Dataset entries:

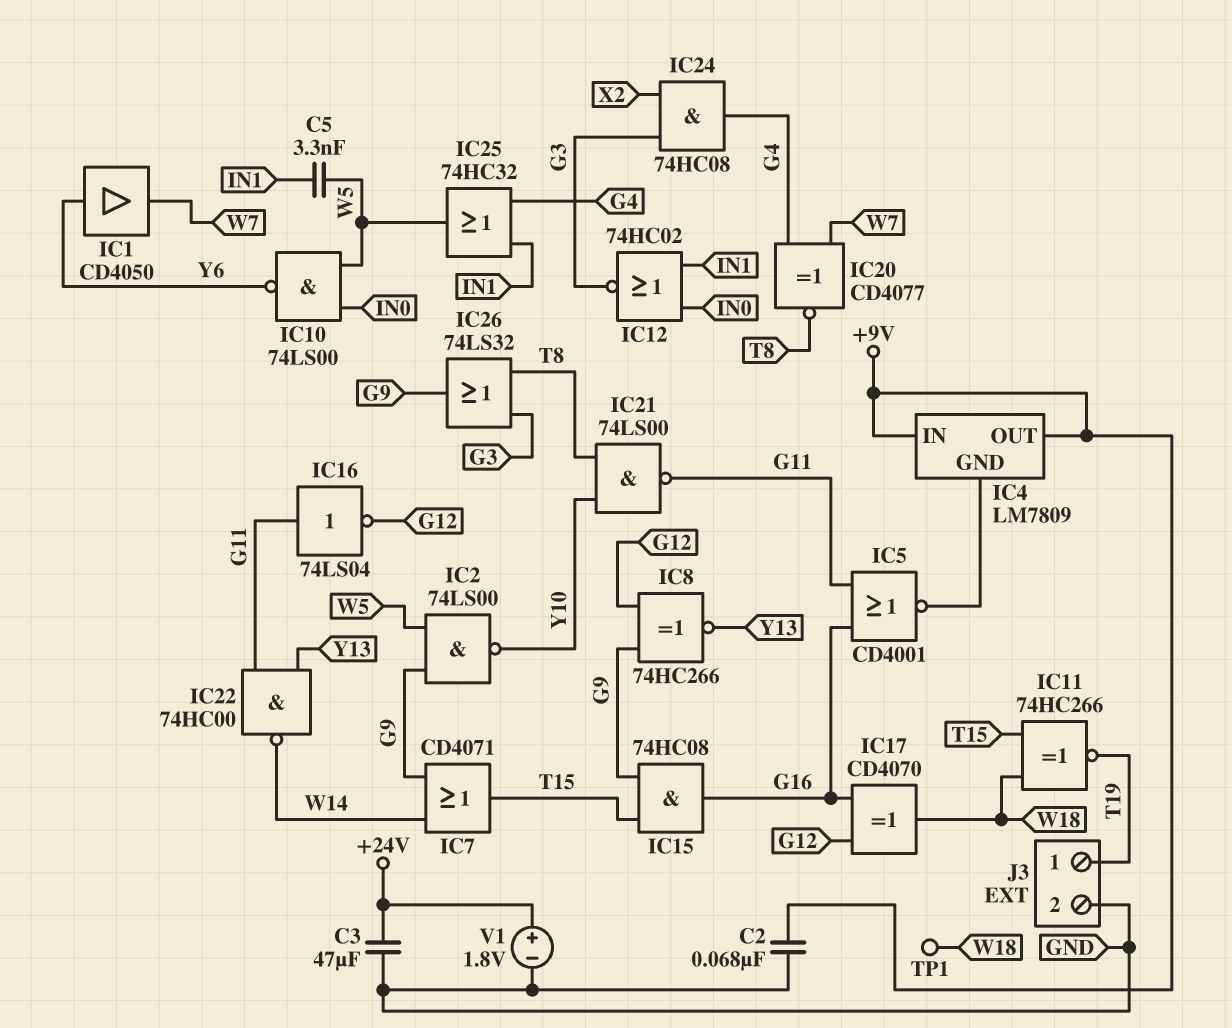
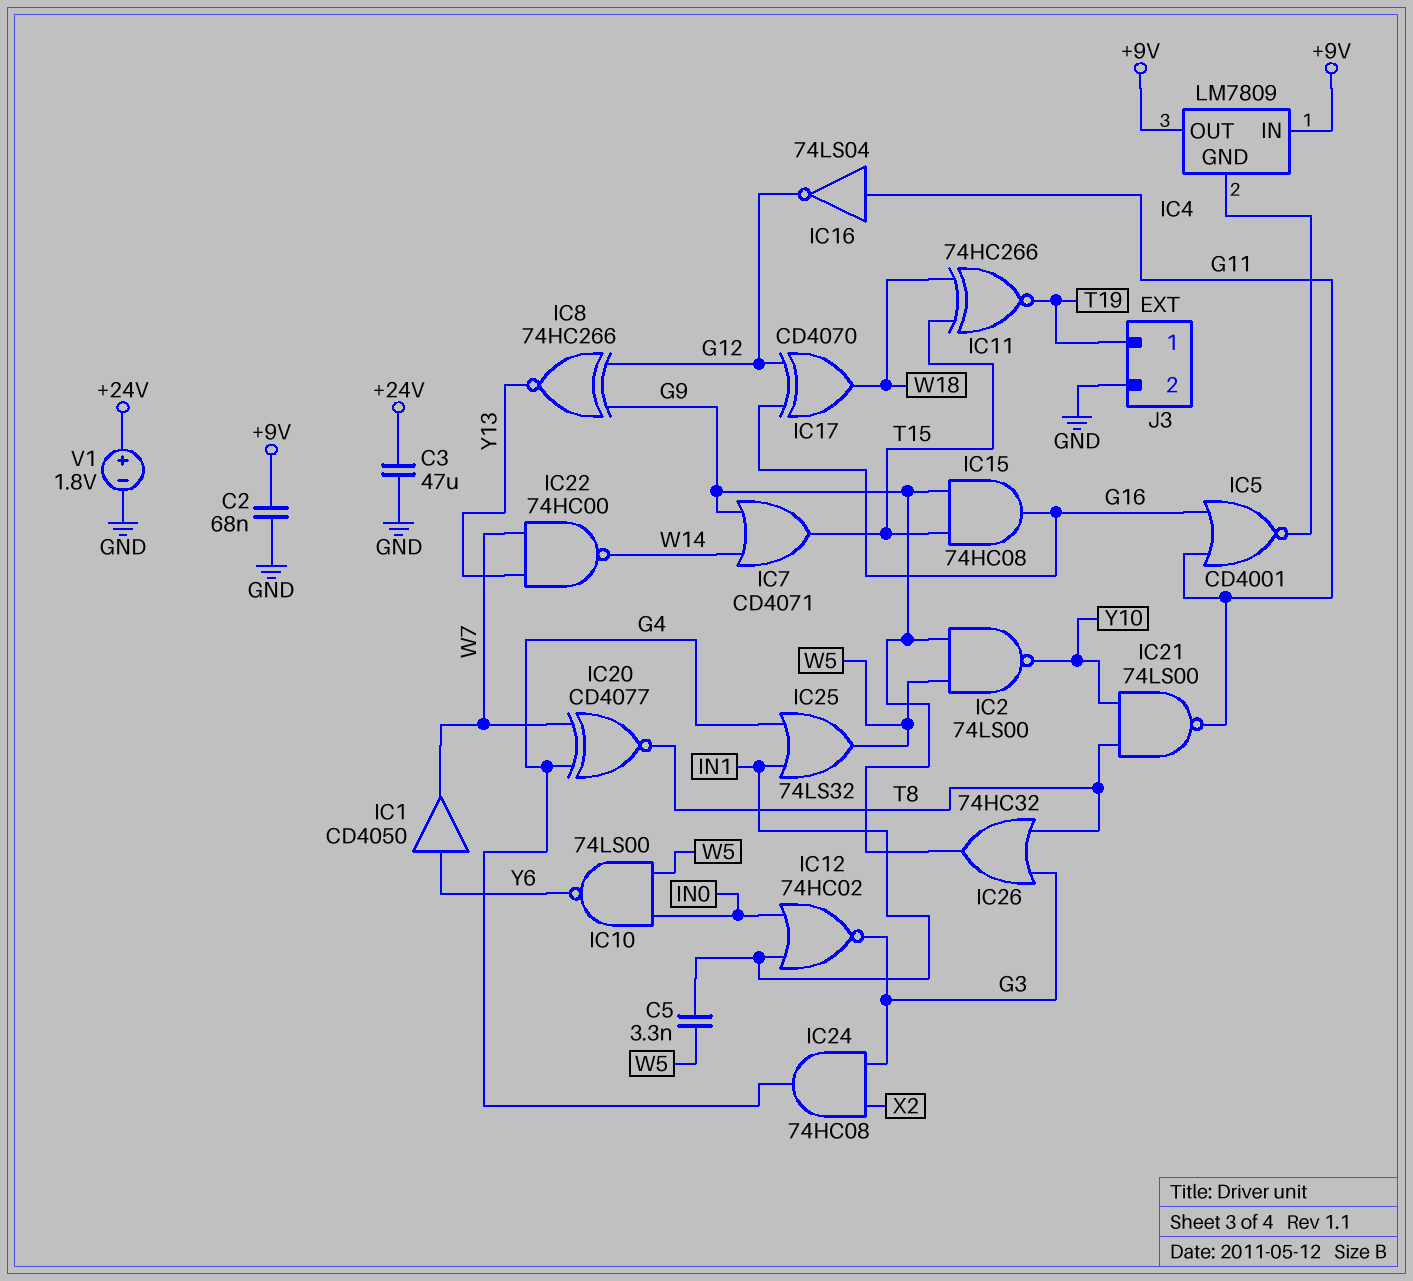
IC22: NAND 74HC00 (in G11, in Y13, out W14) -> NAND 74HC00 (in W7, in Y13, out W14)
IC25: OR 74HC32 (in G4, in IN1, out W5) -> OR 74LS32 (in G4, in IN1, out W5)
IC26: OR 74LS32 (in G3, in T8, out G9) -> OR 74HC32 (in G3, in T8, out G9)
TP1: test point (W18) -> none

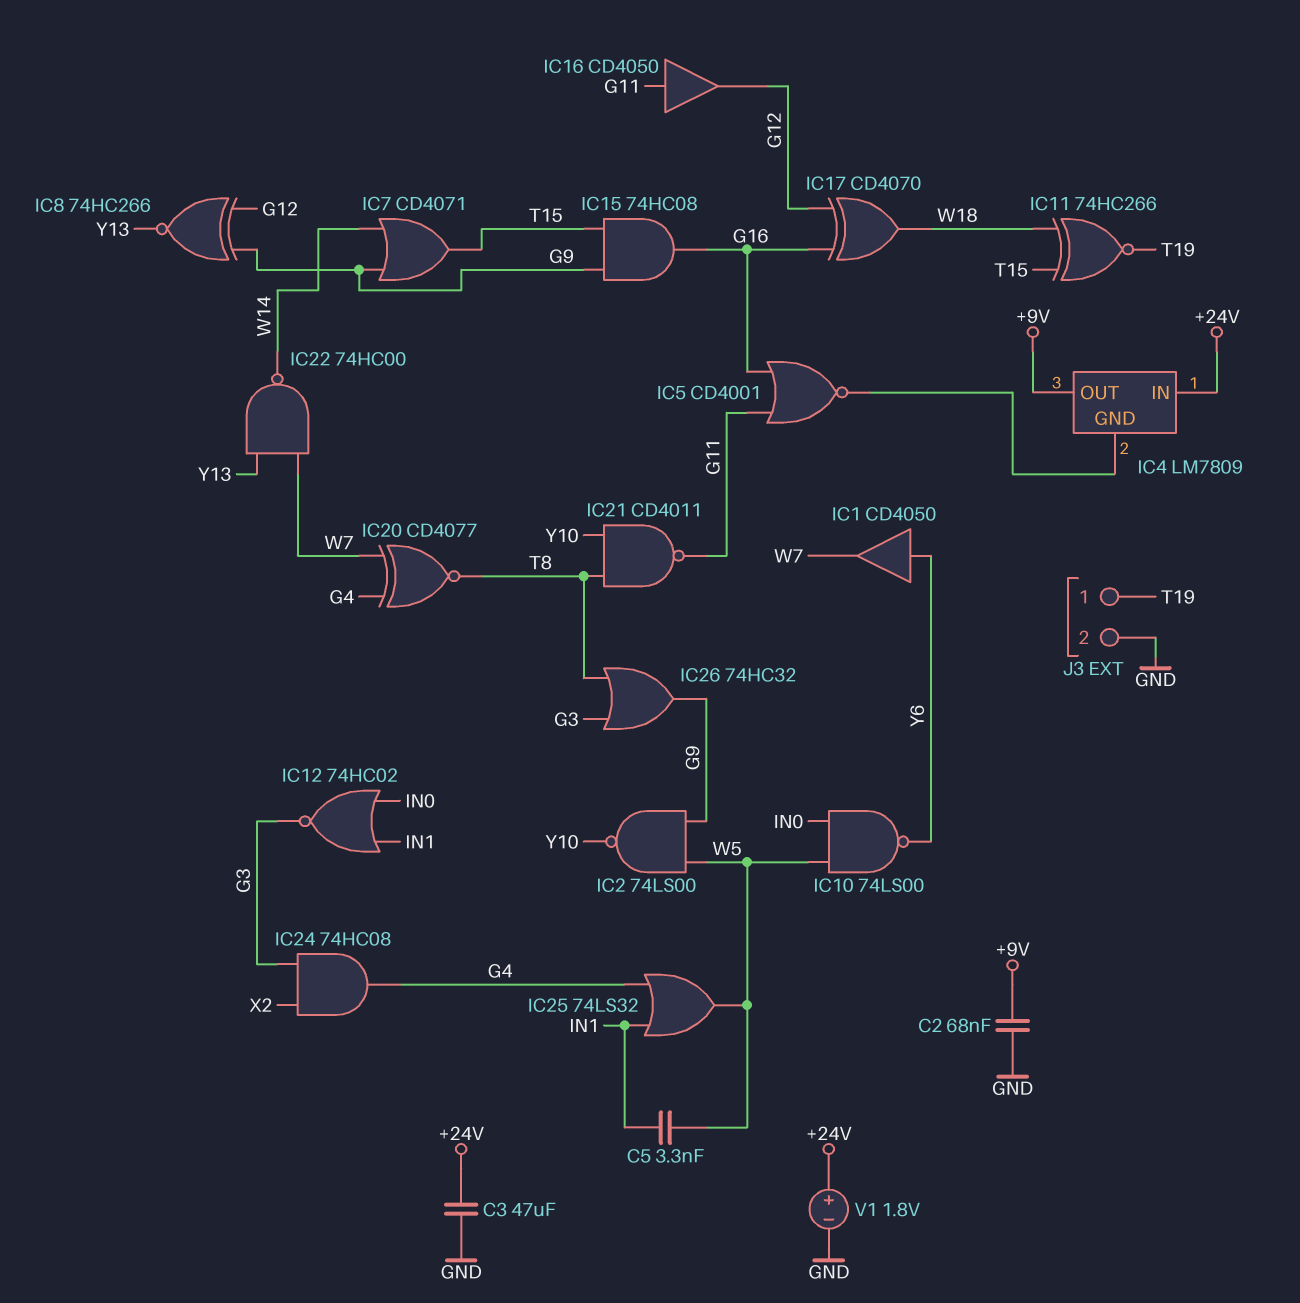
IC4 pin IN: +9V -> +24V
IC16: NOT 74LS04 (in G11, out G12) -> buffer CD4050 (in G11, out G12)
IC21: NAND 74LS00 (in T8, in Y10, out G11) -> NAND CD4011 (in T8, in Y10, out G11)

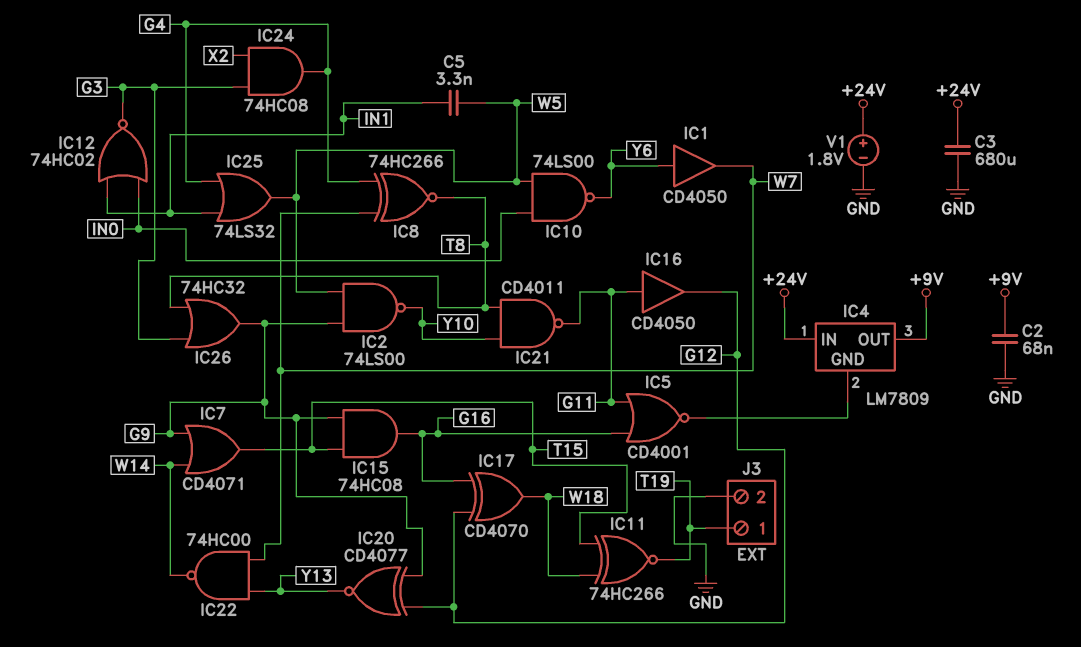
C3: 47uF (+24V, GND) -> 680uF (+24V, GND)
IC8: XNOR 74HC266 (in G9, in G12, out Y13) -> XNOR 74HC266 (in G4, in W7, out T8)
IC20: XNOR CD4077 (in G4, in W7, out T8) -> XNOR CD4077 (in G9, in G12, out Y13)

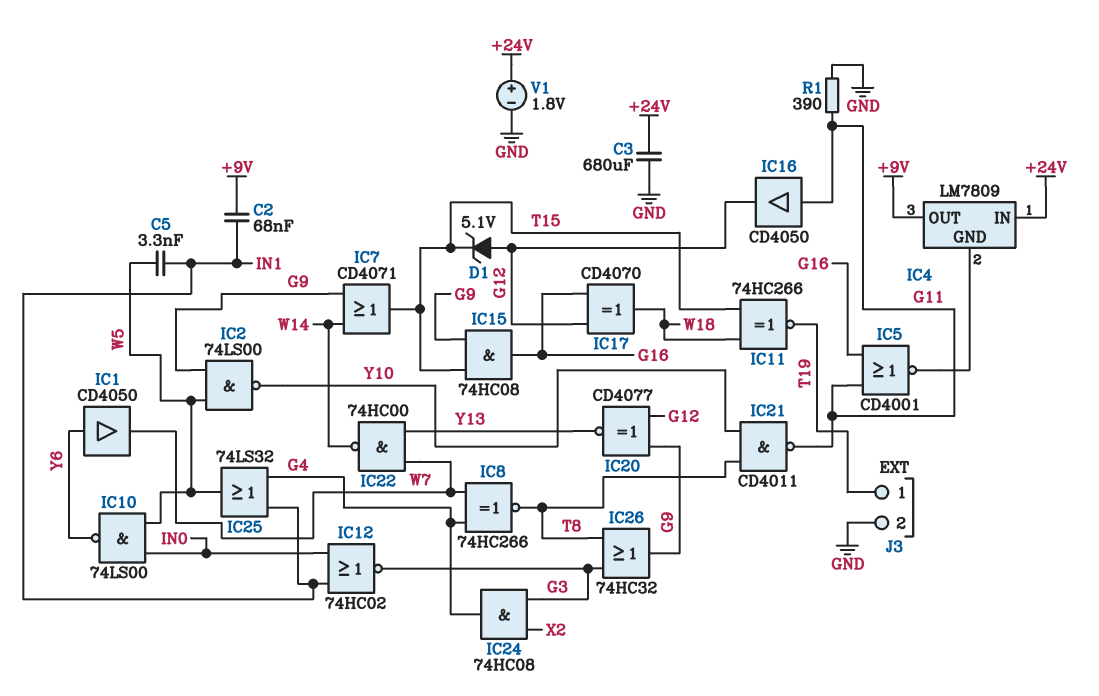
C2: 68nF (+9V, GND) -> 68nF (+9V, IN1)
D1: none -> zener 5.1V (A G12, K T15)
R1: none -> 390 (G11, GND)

==

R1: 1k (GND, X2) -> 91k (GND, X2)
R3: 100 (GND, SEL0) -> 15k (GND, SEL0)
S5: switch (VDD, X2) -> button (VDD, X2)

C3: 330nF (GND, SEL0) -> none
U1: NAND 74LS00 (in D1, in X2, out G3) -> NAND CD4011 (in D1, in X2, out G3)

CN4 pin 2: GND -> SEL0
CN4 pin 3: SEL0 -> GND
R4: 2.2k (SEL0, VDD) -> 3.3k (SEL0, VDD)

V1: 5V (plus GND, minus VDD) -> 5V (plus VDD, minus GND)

...

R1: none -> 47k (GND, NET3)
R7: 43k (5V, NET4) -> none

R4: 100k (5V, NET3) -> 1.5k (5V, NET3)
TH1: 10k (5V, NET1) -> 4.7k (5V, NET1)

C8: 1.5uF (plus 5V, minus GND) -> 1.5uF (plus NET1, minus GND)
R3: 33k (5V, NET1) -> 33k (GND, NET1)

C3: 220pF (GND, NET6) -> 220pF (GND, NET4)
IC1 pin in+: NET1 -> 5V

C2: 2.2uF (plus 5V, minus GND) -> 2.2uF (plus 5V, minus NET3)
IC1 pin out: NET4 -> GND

Directions for this task: Look through the records and copy down every line that holds "minus".

Answer box:
V1: 5V (plus GND, minus VDD) -> 5V (plus VDD, minus GND)
C8: 1.5uF (plus 5V, minus GND) -> 1.5uF (plus NET1, minus GND)
C2: 2.2uF (plus 5V, minus GND) -> 2.2uF (plus 5V, minus NET3)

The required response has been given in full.